▶ [TO DO]
The reply must consist of the complete listing, reproduced exactly, with no images included.

-------

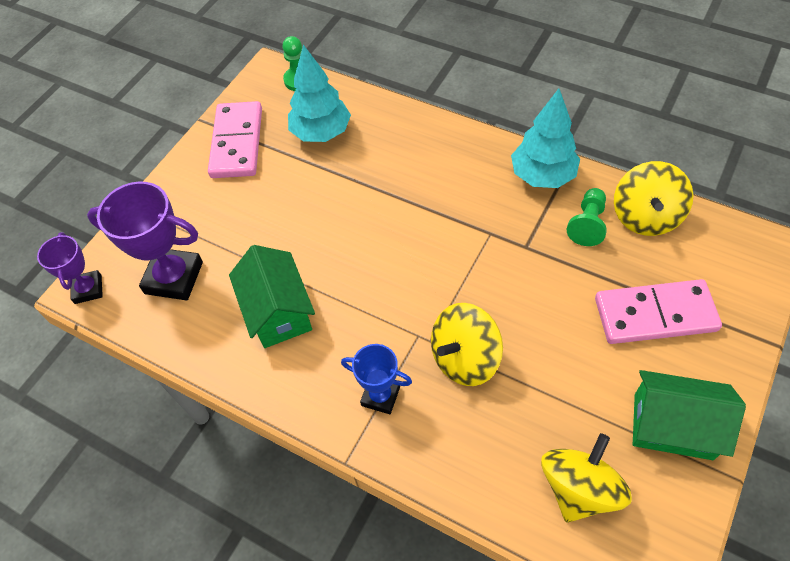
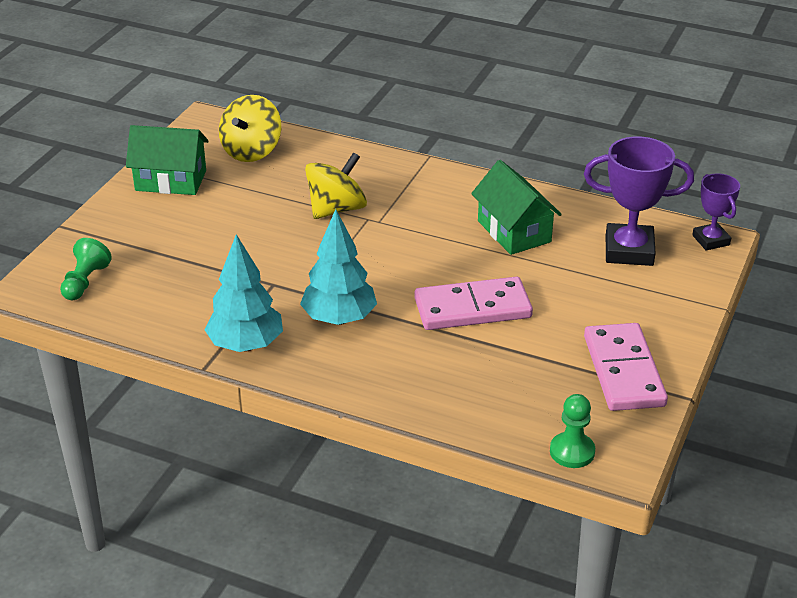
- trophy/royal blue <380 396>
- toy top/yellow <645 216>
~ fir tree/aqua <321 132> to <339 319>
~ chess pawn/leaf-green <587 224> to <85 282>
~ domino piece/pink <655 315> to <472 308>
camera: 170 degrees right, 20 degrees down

-------

▶ [EXERCISE RESPONSE]
- trophy/royal blue <380 396>
- toy top/yellow <645 216>
~ fir tree/aqua <321 132> to <339 319>
~ chess pawn/leaf-green <587 224> to <85 282>
~ domino piece/pink <655 315> to <472 308>
camera: 170 degrees right, 20 degrees down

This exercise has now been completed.